#### Excerpted data
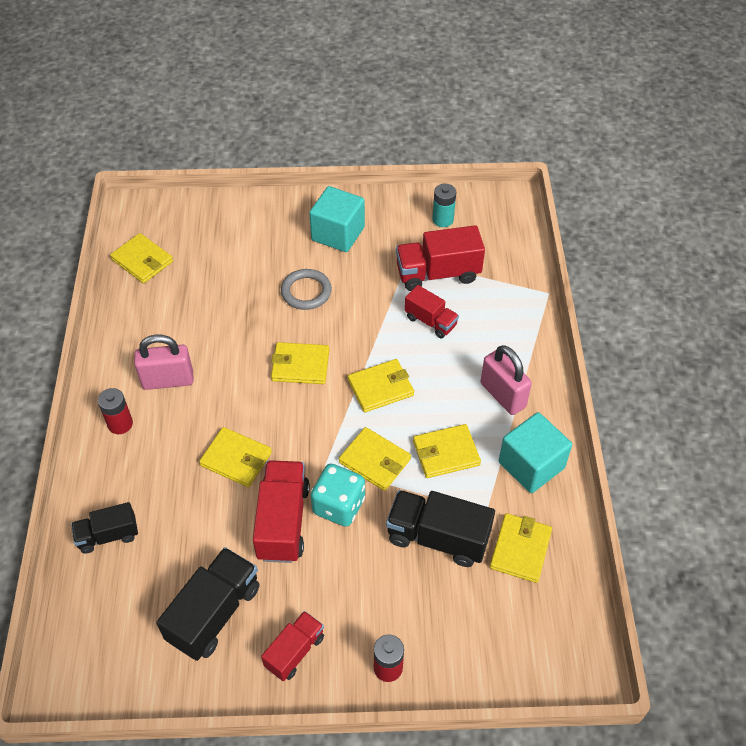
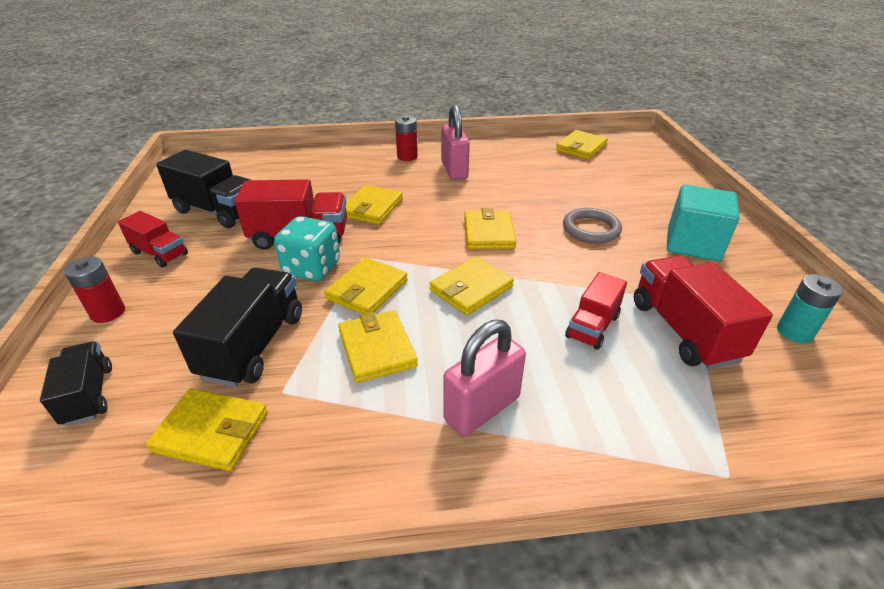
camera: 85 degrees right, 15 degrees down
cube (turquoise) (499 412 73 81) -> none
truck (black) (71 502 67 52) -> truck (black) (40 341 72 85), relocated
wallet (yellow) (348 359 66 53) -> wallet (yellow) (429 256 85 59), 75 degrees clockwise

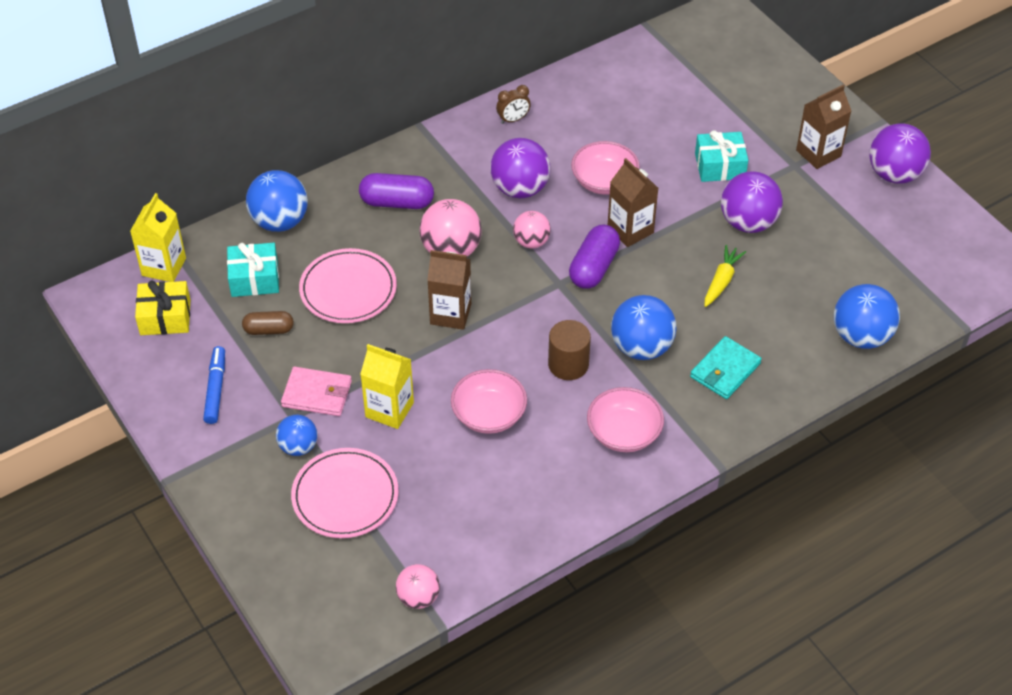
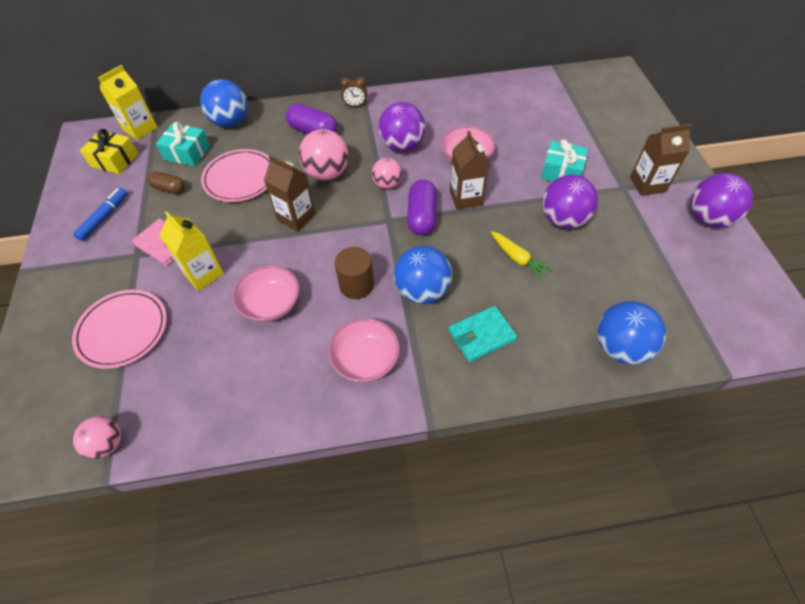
camera: 25 degrees right, 5 degrees up
ball (blue) (276 415 41 41) -> none
clock (brown) (496 85 35 39) -> clock (brown) (340 77 27 30), relocated
capsule (purple) (569 225 51 64) -> capsule (purple) (407 180 30 55), 45 degrees counterclockwise
carrot (yellow) (705 245 41 62) -> carrot (yellow) (491 231 62 49), 90 degrees clockwise

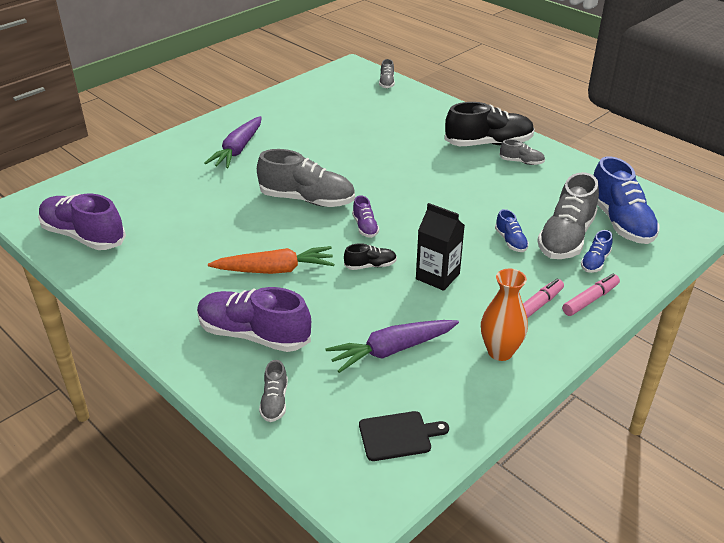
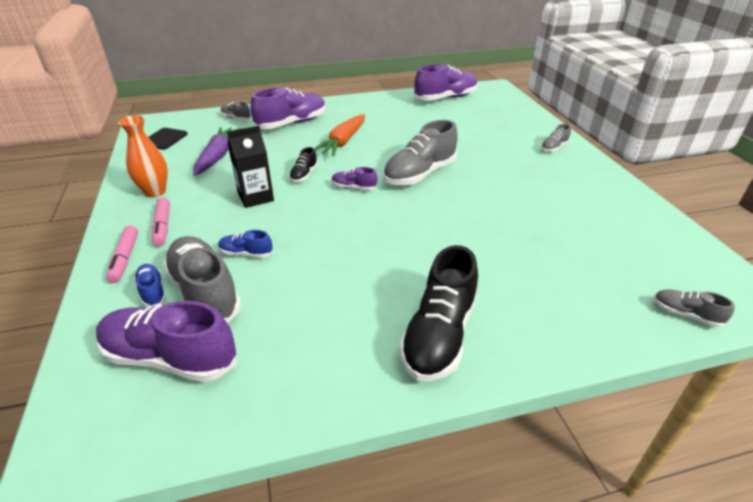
camera: 120 degrees right, 0 degrees up
carrot (purple) (204 116 58 52) -> none
shoe (grey) (499 139 46 26) -> shoe (grey) (541 124 30 28), relocated
shoe (blue) (593 156 67 88) -> shoe (purple) (96 301 141 81)

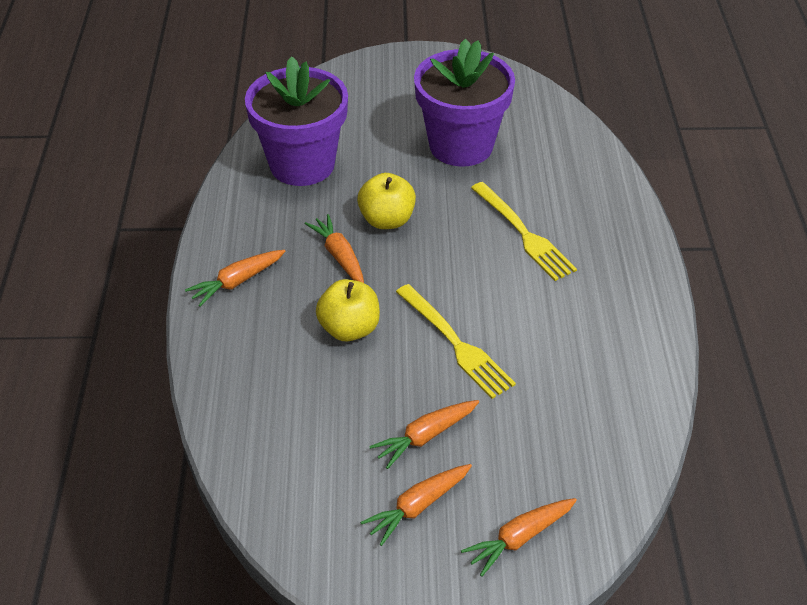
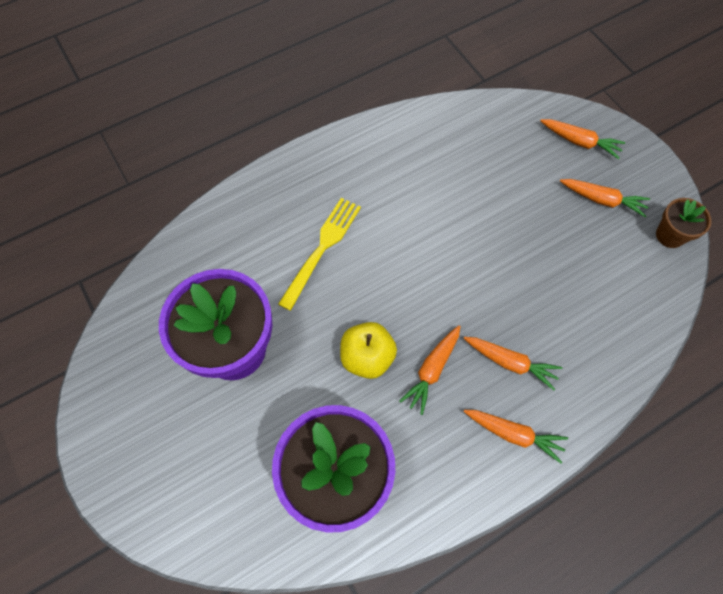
camera: 120 degrees left, 20 degrees up
apple (yellow) (316 279 64 62) -> none
fork (yellow) (396 284 120 115) -> none
none -> flower pot (brown) (656 198 56 50)
carrot (orange) (369 400 110 69) -> carrot (orange) (464 337 98 53), relocated

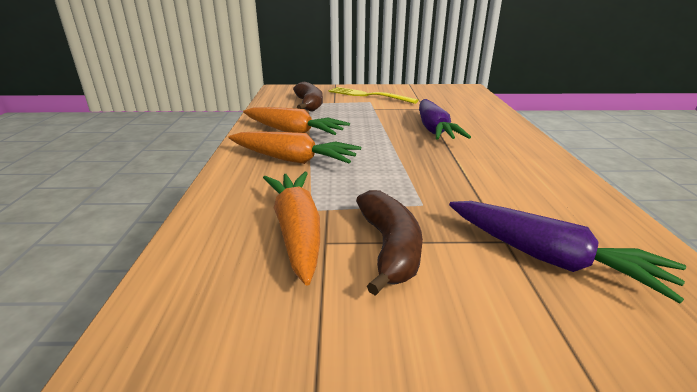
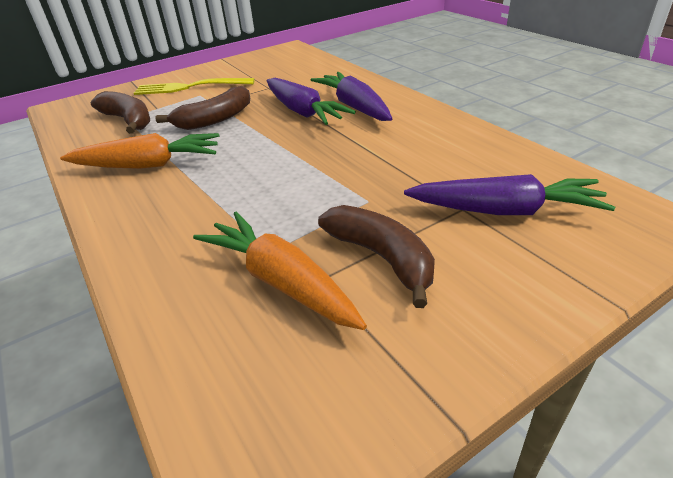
camera: 30 degrees left, 10 degrees up
carrot (orange) (228 132 133 32) -> none
none -> banana (brown) (155 86 95 44)
none -> carrot (purple) (311 72 81 49)

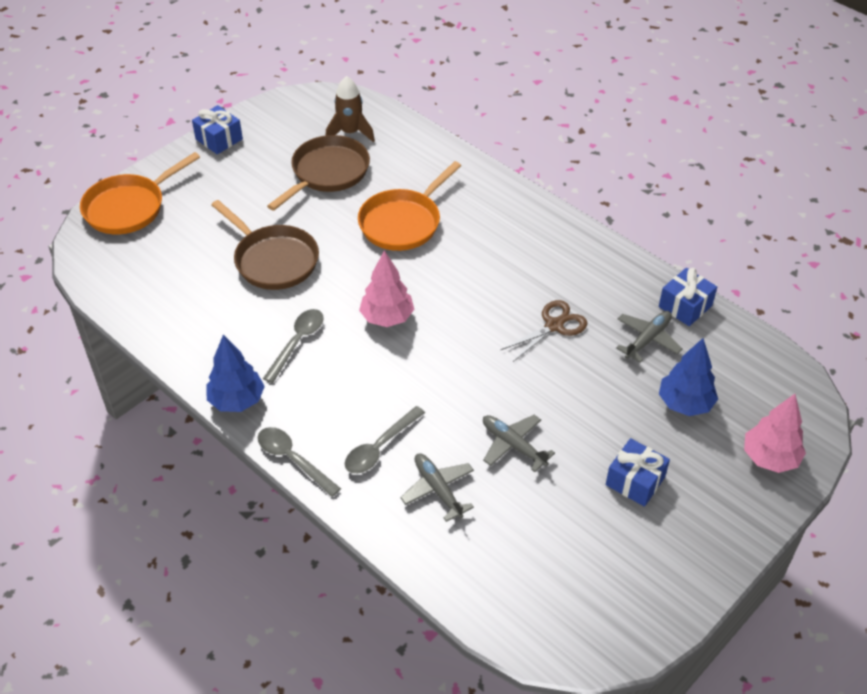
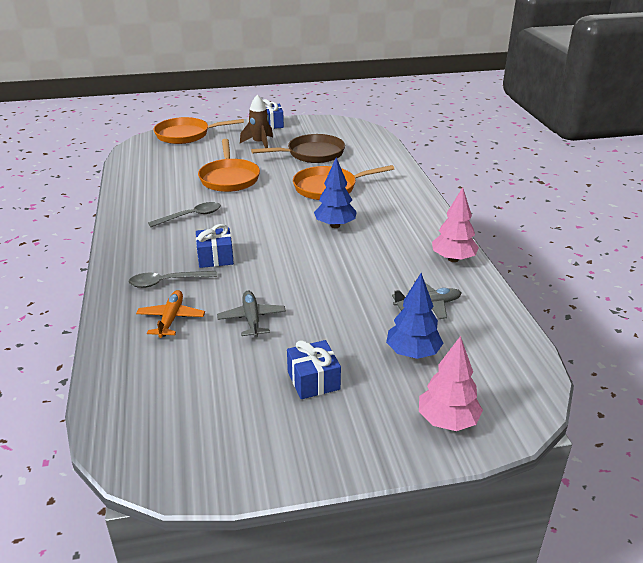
camera: 35 degrees right, 15 degrees down
spoon (grey) (258 427 83 70) -> none
scissors (brown) (501 300 86 62) -> none
tree (blue) (206 335 59 77) -> tree (blue) (314 157 43 71), relocated
rocket (brown) (325 76 50 66) -> rocket (brown) (240 95 33 53), relocated
tree (pink) (359 251 55 76) -> tree (pink) (432 187 47 75), relocated
gift (blue) (659 268 58 58) -> gift (blue) (196 224 38 44), relocated
pan (brown) (211 200 108 90) -> pan (orange) (198 139 62 53)
plane (grey) (400 453 74 69) -> plane (orange) (136 290 69 48)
########
▸ Exercise aim
Which lines above hold the string "brown"? Copy each of them.

▸ Task output
clock (brown) (496 85 35 39) -> clock (brown) (340 77 27 30), relocated
none -> flower pot (brown) (656 198 56 50)
none -> banana (brown) (155 86 95 44)
scissors (brown) (501 300 86 62) -> none
rocket (brown) (325 76 50 66) -> rocket (brown) (240 95 33 53), relocated
pan (brown) (211 200 108 90) -> pan (orange) (198 139 62 53)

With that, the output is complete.